Return each record exactly as it appears, so that nothing is dropped or altered.
Start of Block
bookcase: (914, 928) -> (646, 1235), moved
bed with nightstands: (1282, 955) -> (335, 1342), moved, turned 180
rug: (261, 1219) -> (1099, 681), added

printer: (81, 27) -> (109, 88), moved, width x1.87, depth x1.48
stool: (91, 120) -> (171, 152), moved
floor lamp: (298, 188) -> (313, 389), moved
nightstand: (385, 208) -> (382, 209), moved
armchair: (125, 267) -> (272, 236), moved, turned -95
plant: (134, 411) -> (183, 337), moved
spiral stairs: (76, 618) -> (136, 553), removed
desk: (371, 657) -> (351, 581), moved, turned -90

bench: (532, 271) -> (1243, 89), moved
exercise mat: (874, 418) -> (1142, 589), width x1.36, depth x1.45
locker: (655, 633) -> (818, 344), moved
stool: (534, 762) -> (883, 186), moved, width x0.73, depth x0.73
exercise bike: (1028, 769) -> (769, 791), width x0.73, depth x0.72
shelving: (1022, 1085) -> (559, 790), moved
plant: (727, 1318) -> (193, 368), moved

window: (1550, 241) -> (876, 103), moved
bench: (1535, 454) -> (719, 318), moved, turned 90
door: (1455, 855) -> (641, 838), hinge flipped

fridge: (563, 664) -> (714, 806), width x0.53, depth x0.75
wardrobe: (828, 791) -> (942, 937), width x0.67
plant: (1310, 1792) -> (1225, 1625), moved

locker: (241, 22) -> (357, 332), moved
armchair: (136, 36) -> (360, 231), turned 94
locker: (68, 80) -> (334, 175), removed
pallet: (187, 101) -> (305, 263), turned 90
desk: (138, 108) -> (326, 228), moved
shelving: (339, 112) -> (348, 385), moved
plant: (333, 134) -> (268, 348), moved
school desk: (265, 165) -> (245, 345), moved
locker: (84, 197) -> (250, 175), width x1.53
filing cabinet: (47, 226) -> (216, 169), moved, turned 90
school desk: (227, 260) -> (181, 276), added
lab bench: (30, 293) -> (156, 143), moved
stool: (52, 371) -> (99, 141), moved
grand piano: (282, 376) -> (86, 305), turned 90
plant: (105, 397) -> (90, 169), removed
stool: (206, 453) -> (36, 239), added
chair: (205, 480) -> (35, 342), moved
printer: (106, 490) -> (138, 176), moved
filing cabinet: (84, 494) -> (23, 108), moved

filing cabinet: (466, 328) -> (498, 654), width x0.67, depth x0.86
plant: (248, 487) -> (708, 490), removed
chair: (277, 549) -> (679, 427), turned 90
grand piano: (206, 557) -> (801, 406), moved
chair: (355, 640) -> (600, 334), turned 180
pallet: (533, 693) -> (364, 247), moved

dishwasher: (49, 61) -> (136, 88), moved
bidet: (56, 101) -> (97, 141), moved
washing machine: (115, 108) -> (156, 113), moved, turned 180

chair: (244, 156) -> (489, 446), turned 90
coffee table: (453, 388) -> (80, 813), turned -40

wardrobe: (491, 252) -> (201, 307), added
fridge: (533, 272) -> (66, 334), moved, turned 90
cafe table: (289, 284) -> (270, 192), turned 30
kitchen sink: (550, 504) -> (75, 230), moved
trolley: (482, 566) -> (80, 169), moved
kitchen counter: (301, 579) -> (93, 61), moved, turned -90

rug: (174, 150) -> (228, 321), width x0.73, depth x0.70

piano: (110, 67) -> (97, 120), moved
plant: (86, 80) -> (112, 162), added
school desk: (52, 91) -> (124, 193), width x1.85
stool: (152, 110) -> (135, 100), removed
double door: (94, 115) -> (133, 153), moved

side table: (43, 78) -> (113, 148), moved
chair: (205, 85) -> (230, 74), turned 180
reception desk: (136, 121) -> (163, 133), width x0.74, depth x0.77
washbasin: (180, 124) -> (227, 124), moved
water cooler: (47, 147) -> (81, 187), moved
End of Block
• [Answer box]:
bookcase: (914, 928) -> (646, 1235), moved
bed with nightstands: (1282, 955) -> (335, 1342), moved, turned 180
rug: (261, 1219) -> (1099, 681), added

printer: (81, 27) -> (109, 88), moved, width x1.87, depth x1.48
stool: (91, 120) -> (171, 152), moved
floor lamp: (298, 188) -> (313, 389), moved
nightstand: (385, 208) -> (382, 209), moved
armchair: (125, 267) -> (272, 236), moved, turned -95
plant: (134, 411) -> (183, 337), moved
spiral stairs: (76, 618) -> (136, 553), removed
desk: (371, 657) -> (351, 581), moved, turned -90

bench: (532, 271) -> (1243, 89), moved
exercise mat: (874, 418) -> (1142, 589), width x1.36, depth x1.45
locker: (655, 633) -> (818, 344), moved
stool: (534, 762) -> (883, 186), moved, width x0.73, depth x0.73
exercise bike: (1028, 769) -> (769, 791), width x0.73, depth x0.72
shelving: (1022, 1085) -> (559, 790), moved
plant: (727, 1318) -> (193, 368), moved

window: (1550, 241) -> (876, 103), moved
bench: (1535, 454) -> (719, 318), moved, turned 90
door: (1455, 855) -> (641, 838), hinge flipped

fridge: (563, 664) -> (714, 806), width x0.53, depth x0.75
wardrobe: (828, 791) -> (942, 937), width x0.67
plant: (1310, 1792) -> (1225, 1625), moved

locker: (241, 22) -> (357, 332), moved
armchair: (136, 36) -> (360, 231), turned 94
locker: (68, 80) -> (334, 175), removed
pallet: (187, 101) -> (305, 263), turned 90
desk: (138, 108) -> (326, 228), moved
shelving: (339, 112) -> (348, 385), moved
plant: (333, 134) -> (268, 348), moved
school desk: (265, 165) -> (245, 345), moved
locker: (84, 197) -> (250, 175), width x1.53
filing cabinet: (47, 226) -> (216, 169), moved, turned 90
school desk: (227, 260) -> (181, 276), added
lab bench: (30, 293) -> (156, 143), moved
stool: (52, 371) -> (99, 141), moved
grand piano: (282, 376) -> (86, 305), turned 90
plant: (105, 397) -> (90, 169), removed
stool: (206, 453) -> (36, 239), added
chair: (205, 480) -> (35, 342), moved
printer: (106, 490) -> (138, 176), moved
filing cabinet: (84, 494) -> (23, 108), moved

filing cabinet: (466, 328) -> (498, 654), width x0.67, depth x0.86
plant: (248, 487) -> (708, 490), removed
chair: (277, 549) -> (679, 427), turned 90
grand piano: (206, 557) -> (801, 406), moved
chair: (355, 640) -> (600, 334), turned 180
pallet: (533, 693) -> (364, 247), moved

dishwasher: (49, 61) -> (136, 88), moved
bidet: (56, 101) -> (97, 141), moved
washing machine: (115, 108) -> (156, 113), moved, turned 180

chair: (244, 156) -> (489, 446), turned 90
coffee table: (453, 388) -> (80, 813), turned -40

wardrobe: (491, 252) -> (201, 307), added
fridge: (533, 272) -> (66, 334), moved, turned 90
cafe table: (289, 284) -> (270, 192), turned 30
kitchen sink: (550, 504) -> (75, 230), moved
trolley: (482, 566) -> (80, 169), moved
kitchen counter: (301, 579) -> (93, 61), moved, turned -90

rug: (174, 150) -> (228, 321), width x0.73, depth x0.70

piano: (110, 67) -> (97, 120), moved
plant: (86, 80) -> (112, 162), added
school desk: (52, 91) -> (124, 193), width x1.85
stool: (152, 110) -> (135, 100), removed
double door: (94, 115) -> (133, 153), moved

side table: (43, 78) -> (113, 148), moved
chair: (205, 85) -> (230, 74), turned 180
reception desk: (136, 121) -> (163, 133), width x0.74, depth x0.77
washbasin: (180, 124) -> (227, 124), moved
water cooler: (47, 147) -> (81, 187), moved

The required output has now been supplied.